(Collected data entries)
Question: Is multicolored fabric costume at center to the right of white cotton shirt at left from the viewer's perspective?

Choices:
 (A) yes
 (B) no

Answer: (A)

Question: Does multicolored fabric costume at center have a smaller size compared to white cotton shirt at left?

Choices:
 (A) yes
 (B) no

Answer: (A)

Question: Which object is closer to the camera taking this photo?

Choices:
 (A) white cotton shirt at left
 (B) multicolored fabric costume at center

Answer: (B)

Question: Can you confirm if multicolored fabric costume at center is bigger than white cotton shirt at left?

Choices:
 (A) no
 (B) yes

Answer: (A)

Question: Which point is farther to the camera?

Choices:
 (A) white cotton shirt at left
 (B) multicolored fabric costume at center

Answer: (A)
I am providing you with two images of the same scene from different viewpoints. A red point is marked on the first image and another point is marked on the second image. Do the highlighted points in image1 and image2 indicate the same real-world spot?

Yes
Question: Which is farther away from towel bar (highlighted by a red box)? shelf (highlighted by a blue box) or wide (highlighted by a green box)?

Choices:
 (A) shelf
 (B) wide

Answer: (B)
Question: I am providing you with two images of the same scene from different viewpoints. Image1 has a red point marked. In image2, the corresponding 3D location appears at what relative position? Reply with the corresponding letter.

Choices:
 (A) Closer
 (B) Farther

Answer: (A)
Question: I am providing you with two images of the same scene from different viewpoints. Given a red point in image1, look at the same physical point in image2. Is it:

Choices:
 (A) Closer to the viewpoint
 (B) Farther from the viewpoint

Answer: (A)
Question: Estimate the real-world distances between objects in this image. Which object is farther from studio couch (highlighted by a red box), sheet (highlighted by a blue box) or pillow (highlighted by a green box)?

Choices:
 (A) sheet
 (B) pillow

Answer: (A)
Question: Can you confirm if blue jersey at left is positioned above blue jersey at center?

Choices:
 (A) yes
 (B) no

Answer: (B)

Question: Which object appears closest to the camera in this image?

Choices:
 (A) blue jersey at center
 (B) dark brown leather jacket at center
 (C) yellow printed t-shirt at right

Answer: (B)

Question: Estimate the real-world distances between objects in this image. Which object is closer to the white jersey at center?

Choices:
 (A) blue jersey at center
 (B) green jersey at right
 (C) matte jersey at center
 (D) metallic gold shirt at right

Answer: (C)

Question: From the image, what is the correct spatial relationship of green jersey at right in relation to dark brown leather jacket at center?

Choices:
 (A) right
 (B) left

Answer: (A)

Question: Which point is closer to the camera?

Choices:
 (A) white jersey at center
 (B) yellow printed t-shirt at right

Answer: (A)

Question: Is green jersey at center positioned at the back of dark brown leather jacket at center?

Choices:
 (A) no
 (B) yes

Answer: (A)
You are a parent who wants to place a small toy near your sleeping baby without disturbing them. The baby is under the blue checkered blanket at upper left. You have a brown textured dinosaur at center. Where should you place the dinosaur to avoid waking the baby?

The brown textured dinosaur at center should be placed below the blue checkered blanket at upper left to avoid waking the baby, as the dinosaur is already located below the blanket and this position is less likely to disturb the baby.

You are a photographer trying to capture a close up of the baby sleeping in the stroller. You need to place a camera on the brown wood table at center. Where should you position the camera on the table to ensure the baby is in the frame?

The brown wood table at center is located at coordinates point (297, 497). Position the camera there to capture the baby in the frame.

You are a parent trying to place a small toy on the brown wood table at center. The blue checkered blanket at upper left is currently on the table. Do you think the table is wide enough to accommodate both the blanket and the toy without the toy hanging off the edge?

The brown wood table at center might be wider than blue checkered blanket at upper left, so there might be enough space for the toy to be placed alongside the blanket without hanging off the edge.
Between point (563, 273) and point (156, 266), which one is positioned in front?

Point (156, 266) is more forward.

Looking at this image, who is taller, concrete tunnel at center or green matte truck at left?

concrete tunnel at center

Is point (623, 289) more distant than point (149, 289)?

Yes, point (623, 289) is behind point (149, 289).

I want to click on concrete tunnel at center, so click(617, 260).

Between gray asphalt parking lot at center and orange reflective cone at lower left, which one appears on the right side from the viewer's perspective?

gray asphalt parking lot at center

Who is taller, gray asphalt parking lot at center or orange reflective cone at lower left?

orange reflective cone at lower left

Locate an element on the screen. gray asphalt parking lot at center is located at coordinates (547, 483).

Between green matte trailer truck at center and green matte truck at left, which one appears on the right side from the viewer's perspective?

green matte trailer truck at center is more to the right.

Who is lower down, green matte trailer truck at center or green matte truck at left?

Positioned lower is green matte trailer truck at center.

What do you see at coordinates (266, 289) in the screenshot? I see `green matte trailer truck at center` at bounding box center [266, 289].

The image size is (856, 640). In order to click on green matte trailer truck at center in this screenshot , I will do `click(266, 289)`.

Task objective:
Reproduce all of the items above verbatim, keeping every line unchanged.

Solution for this problem:
Question: Is multicolored fabric costume at center to the right of white cotton shirt at left from the viewer's perspective?

Choices:
 (A) yes
 (B) no

Answer: (A)

Question: Does multicolored fabric costume at center have a smaller size compared to white cotton shirt at left?

Choices:
 (A) yes
 (B) no

Answer: (A)

Question: Which object is closer to the camera taking this photo?

Choices:
 (A) white cotton shirt at left
 (B) multicolored fabric costume at center

Answer: (B)

Question: Can you confirm if multicolored fabric costume at center is bigger than white cotton shirt at left?

Choices:
 (A) no
 (B) yes

Answer: (A)

Question: Which point is farther to the camera?

Choices:
 (A) white cotton shirt at left
 (B) multicolored fabric costume at center

Answer: (A)
I am providing you with two images of the same scene from different viewpoints. A red point is marked on the first image and another point is marked on the second image. Do the highlighted points in image1 and image2 indicate the same real-world spot?

Yes
Question: Which is farther away from towel bar (highlighted by a red box)? shelf (highlighted by a blue box) or wide (highlighted by a green box)?

Choices:
 (A) shelf
 (B) wide

Answer: (B)
Question: I am providing you with two images of the same scene from different viewpoints. Image1 has a red point marked. In image2, the corresponding 3D location appears at what relative position? Reply with the corresponding letter.

Choices:
 (A) Closer
 (B) Farther

Answer: (A)
Question: I am providing you with two images of the same scene from different viewpoints. Given a red point in image1, look at the same physical point in image2. Is it:

Choices:
 (A) Closer to the viewpoint
 (B) Farther from the viewpoint

Answer: (A)
Question: Estimate the real-world distances between objects in this image. Which object is farther from studio couch (highlighted by a red box), sheet (highlighted by a blue box) or pillow (highlighted by a green box)?

Choices:
 (A) sheet
 (B) pillow

Answer: (A)
Question: Can you confirm if blue jersey at left is positioned above blue jersey at center?

Choices:
 (A) yes
 (B) no

Answer: (B)

Question: Which object appears closest to the camera in this image?

Choices:
 (A) blue jersey at center
 (B) dark brown leather jacket at center
 (C) yellow printed t-shirt at right

Answer: (B)

Question: Estimate the real-world distances between objects in this image. Which object is closer to the white jersey at center?

Choices:
 (A) blue jersey at center
 (B) green jersey at right
 (C) matte jersey at center
 (D) metallic gold shirt at right

Answer: (C)

Question: From the image, what is the correct spatial relationship of green jersey at right in relation to dark brown leather jacket at center?

Choices:
 (A) right
 (B) left

Answer: (A)

Question: Which point is closer to the camera?

Choices:
 (A) white jersey at center
 (B) yellow printed t-shirt at right

Answer: (A)

Question: Is green jersey at center positioned at the back of dark brown leather jacket at center?

Choices:
 (A) no
 (B) yes

Answer: (A)
You are a parent who wants to place a small toy near your sleeping baby without disturbing them. The baby is under the blue checkered blanket at upper left. You have a brown textured dinosaur at center. Where should you place the dinosaur to avoid waking the baby?

The brown textured dinosaur at center should be placed below the blue checkered blanket at upper left to avoid waking the baby, as the dinosaur is already located below the blanket and this position is less likely to disturb the baby.

You are a photographer trying to capture a close up of the baby sleeping in the stroller. You need to place a camera on the brown wood table at center. Where should you position the camera on the table to ensure the baby is in the frame?

The brown wood table at center is located at coordinates point (297, 497). Position the camera there to capture the baby in the frame.

You are a parent trying to place a small toy on the brown wood table at center. The blue checkered blanket at upper left is currently on the table. Do you think the table is wide enough to accommodate both the blanket and the toy without the toy hanging off the edge?

The brown wood table at center might be wider than blue checkered blanket at upper left, so there might be enough space for the toy to be placed alongside the blanket without hanging off the edge.
Between point (563, 273) and point (156, 266), which one is positioned in front?

Point (156, 266) is more forward.

Looking at this image, who is taller, concrete tunnel at center or green matte truck at left?

concrete tunnel at center

Is point (623, 289) more distant than point (149, 289)?

Yes, point (623, 289) is behind point (149, 289).

I want to click on concrete tunnel at center, so click(617, 260).

Between gray asphalt parking lot at center and orange reflective cone at lower left, which one appears on the right side from the viewer's perspective?

gray asphalt parking lot at center

Who is taller, gray asphalt parking lot at center or orange reflective cone at lower left?

orange reflective cone at lower left

Locate an element on the screen. gray asphalt parking lot at center is located at coordinates (547, 483).

Between green matte trailer truck at center and green matte truck at left, which one appears on the right side from the viewer's perspective?

green matte trailer truck at center is more to the right.

Who is lower down, green matte trailer truck at center or green matte truck at left?

Positioned lower is green matte trailer truck at center.

What do you see at coordinates (266, 289) in the screenshot? I see `green matte trailer truck at center` at bounding box center [266, 289].

The image size is (856, 640). In order to click on green matte trailer truck at center in this screenshot , I will do `click(266, 289)`.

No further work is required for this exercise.